### [Task to carry out]
Type out the listing below exactly. Pictures stay out of it.

### [Supplied material]

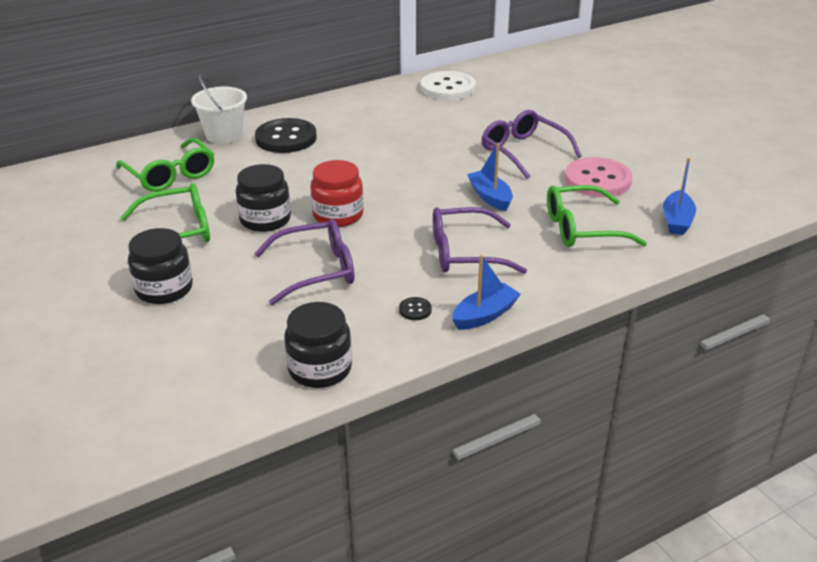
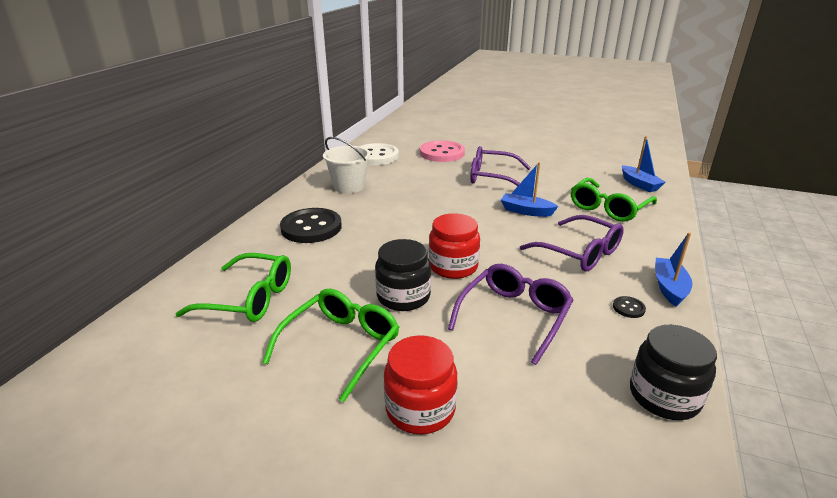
camera: 40 degrees left, 5 degrees down
(164, 289) = (420, 409): black jar -> red jar
(224, 135) = (249, 245): white bucket -> white bucket (349, 186)
(464, 253) = (580, 253): purple glasses -> purple glasses turned 90 degrees counterclockwise
(597, 180) = (562, 178): pink button -> pink button (442, 153)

### [Answer]
camera: 40 degrees left, 5 degrees down
(164, 289) = (420, 409): black jar -> red jar
(224, 135) = (249, 245): white bucket -> white bucket (349, 186)
(464, 253) = (580, 253): purple glasses -> purple glasses turned 90 degrees counterclockwise
(597, 180) = (562, 178): pink button -> pink button (442, 153)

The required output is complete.